**THE DATA:**

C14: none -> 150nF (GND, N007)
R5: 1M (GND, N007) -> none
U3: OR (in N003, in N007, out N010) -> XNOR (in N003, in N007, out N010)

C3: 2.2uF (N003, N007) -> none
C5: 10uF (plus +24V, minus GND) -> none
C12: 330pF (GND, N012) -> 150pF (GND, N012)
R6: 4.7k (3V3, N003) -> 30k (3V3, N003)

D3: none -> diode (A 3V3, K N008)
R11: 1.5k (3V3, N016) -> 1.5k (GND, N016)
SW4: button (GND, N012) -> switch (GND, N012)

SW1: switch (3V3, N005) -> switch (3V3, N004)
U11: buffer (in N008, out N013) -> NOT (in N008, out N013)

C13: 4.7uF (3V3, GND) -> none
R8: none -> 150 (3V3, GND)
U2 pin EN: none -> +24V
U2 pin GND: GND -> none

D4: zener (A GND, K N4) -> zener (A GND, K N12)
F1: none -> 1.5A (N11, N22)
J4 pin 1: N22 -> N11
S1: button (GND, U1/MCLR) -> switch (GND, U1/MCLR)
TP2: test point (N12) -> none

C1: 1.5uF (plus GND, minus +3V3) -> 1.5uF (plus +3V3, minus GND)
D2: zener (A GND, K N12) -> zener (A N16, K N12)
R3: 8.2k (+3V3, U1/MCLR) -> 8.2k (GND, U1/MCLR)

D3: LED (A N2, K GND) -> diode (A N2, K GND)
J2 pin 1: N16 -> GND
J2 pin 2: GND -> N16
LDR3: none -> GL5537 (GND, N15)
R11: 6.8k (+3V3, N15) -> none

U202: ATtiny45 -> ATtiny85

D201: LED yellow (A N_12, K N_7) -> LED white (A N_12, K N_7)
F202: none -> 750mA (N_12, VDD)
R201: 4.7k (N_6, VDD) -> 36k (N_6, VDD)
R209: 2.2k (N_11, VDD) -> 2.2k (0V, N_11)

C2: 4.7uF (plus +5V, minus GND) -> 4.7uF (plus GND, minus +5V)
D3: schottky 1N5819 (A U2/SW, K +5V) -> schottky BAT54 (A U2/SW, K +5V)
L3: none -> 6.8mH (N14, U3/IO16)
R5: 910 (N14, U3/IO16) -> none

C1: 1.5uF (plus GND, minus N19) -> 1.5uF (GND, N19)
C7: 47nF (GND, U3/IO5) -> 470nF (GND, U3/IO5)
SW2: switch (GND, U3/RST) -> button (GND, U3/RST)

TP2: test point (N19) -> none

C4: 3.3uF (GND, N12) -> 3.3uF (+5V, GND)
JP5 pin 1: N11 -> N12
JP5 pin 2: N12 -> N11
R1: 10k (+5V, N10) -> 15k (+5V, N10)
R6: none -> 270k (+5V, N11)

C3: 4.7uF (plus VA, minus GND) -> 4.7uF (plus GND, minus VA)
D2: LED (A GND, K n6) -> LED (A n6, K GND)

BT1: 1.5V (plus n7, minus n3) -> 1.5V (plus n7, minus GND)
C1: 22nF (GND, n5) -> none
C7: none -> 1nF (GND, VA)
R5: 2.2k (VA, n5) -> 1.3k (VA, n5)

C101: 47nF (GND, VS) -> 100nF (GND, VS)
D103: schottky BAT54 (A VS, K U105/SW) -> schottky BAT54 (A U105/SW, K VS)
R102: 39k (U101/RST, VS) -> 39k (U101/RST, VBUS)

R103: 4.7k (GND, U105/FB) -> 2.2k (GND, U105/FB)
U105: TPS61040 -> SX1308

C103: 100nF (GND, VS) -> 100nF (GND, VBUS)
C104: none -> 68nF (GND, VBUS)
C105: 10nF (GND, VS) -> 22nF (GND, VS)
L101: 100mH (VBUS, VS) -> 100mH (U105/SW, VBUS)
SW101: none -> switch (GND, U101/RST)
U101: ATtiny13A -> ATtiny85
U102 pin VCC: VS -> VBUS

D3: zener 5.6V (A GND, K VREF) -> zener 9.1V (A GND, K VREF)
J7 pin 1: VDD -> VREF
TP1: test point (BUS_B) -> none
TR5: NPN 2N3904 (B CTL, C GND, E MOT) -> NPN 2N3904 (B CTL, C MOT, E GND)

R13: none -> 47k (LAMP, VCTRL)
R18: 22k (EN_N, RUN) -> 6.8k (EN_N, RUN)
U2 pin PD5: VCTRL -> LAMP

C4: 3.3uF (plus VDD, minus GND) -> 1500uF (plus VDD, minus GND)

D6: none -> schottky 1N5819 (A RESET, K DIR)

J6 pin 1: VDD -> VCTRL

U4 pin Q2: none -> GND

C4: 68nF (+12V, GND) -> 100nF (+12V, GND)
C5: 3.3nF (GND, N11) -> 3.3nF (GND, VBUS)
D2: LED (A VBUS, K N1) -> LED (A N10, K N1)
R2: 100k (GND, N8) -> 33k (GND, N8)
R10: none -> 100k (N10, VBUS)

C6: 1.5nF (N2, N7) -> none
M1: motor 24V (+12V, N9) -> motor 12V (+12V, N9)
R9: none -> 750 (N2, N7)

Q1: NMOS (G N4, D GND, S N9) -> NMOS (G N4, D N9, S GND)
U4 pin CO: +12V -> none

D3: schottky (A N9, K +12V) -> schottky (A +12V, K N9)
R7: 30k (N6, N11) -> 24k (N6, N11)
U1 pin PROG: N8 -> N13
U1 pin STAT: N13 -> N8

**TASK DESCRIPTION:** What you should produce is an exact retyping of every line above.

**SOLUTION:**
C14: none -> 150nF (GND, N007)
R5: 1M (GND, N007) -> none
U3: OR (in N003, in N007, out N010) -> XNOR (in N003, in N007, out N010)

C3: 2.2uF (N003, N007) -> none
C5: 10uF (plus +24V, minus GND) -> none
C12: 330pF (GND, N012) -> 150pF (GND, N012)
R6: 4.7k (3V3, N003) -> 30k (3V3, N003)

D3: none -> diode (A 3V3, K N008)
R11: 1.5k (3V3, N016) -> 1.5k (GND, N016)
SW4: button (GND, N012) -> switch (GND, N012)

SW1: switch (3V3, N005) -> switch (3V3, N004)
U11: buffer (in N008, out N013) -> NOT (in N008, out N013)

C13: 4.7uF (3V3, GND) -> none
R8: none -> 150 (3V3, GND)
U2 pin EN: none -> +24V
U2 pin GND: GND -> none

D4: zener (A GND, K N4) -> zener (A GND, K N12)
F1: none -> 1.5A (N11, N22)
J4 pin 1: N22 -> N11
S1: button (GND, U1/MCLR) -> switch (GND, U1/MCLR)
TP2: test point (N12) -> none

C1: 1.5uF (plus GND, minus +3V3) -> 1.5uF (plus +3V3, minus GND)
D2: zener (A GND, K N12) -> zener (A N16, K N12)
R3: 8.2k (+3V3, U1/MCLR) -> 8.2k (GND, U1/MCLR)

D3: LED (A N2, K GND) -> diode (A N2, K GND)
J2 pin 1: N16 -> GND
J2 pin 2: GND -> N16
LDR3: none -> GL5537 (GND, N15)
R11: 6.8k (+3V3, N15) -> none

U202: ATtiny45 -> ATtiny85

D201: LED yellow (A N_12, K N_7) -> LED white (A N_12, K N_7)
F202: none -> 750mA (N_12, VDD)
R201: 4.7k (N_6, VDD) -> 36k (N_6, VDD)
R209: 2.2k (N_11, VDD) -> 2.2k (0V, N_11)

C2: 4.7uF (plus +5V, minus GND) -> 4.7uF (plus GND, minus +5V)
D3: schottky 1N5819 (A U2/SW, K +5V) -> schottky BAT54 (A U2/SW, K +5V)
L3: none -> 6.8mH (N14, U3/IO16)
R5: 910 (N14, U3/IO16) -> none

C1: 1.5uF (plus GND, minus N19) -> 1.5uF (GND, N19)
C7: 47nF (GND, U3/IO5) -> 470nF (GND, U3/IO5)
SW2: switch (GND, U3/RST) -> button (GND, U3/RST)

TP2: test point (N19) -> none

C4: 3.3uF (GND, N12) -> 3.3uF (+5V, GND)
JP5 pin 1: N11 -> N12
JP5 pin 2: N12 -> N11
R1: 10k (+5V, N10) -> 15k (+5V, N10)
R6: none -> 270k (+5V, N11)

C3: 4.7uF (plus VA, minus GND) -> 4.7uF (plus GND, minus VA)
D2: LED (A GND, K n6) -> LED (A n6, K GND)

BT1: 1.5V (plus n7, minus n3) -> 1.5V (plus n7, minus GND)
C1: 22nF (GND, n5) -> none
C7: none -> 1nF (GND, VA)
R5: 2.2k (VA, n5) -> 1.3k (VA, n5)

C101: 47nF (GND, VS) -> 100nF (GND, VS)
D103: schottky BAT54 (A VS, K U105/SW) -> schottky BAT54 (A U105/SW, K VS)
R102: 39k (U101/RST, VS) -> 39k (U101/RST, VBUS)

R103: 4.7k (GND, U105/FB) -> 2.2k (GND, U105/FB)
U105: TPS61040 -> SX1308

C103: 100nF (GND, VS) -> 100nF (GND, VBUS)
C104: none -> 68nF (GND, VBUS)
C105: 10nF (GND, VS) -> 22nF (GND, VS)
L101: 100mH (VBUS, VS) -> 100mH (U105/SW, VBUS)
SW101: none -> switch (GND, U101/RST)
U101: ATtiny13A -> ATtiny85
U102 pin VCC: VS -> VBUS

D3: zener 5.6V (A GND, K VREF) -> zener 9.1V (A GND, K VREF)
J7 pin 1: VDD -> VREF
TP1: test point (BUS_B) -> none
TR5: NPN 2N3904 (B CTL, C GND, E MOT) -> NPN 2N3904 (B CTL, C MOT, E GND)

R13: none -> 47k (LAMP, VCTRL)
R18: 22k (EN_N, RUN) -> 6.8k (EN_N, RUN)
U2 pin PD5: VCTRL -> LAMP

C4: 3.3uF (plus VDD, minus GND) -> 1500uF (plus VDD, minus GND)

D6: none -> schottky 1N5819 (A RESET, K DIR)

J6 pin 1: VDD -> VCTRL

U4 pin Q2: none -> GND

C4: 68nF (+12V, GND) -> 100nF (+12V, GND)
C5: 3.3nF (GND, N11) -> 3.3nF (GND, VBUS)
D2: LED (A VBUS, K N1) -> LED (A N10, K N1)
R2: 100k (GND, N8) -> 33k (GND, N8)
R10: none -> 100k (N10, VBUS)

C6: 1.5nF (N2, N7) -> none
M1: motor 24V (+12V, N9) -> motor 12V (+12V, N9)
R9: none -> 750 (N2, N7)

Q1: NMOS (G N4, D GND, S N9) -> NMOS (G N4, D N9, S GND)
U4 pin CO: +12V -> none

D3: schottky (A N9, K +12V) -> schottky (A +12V, K N9)
R7: 30k (N6, N11) -> 24k (N6, N11)
U1 pin PROG: N8 -> N13
U1 pin STAT: N13 -> N8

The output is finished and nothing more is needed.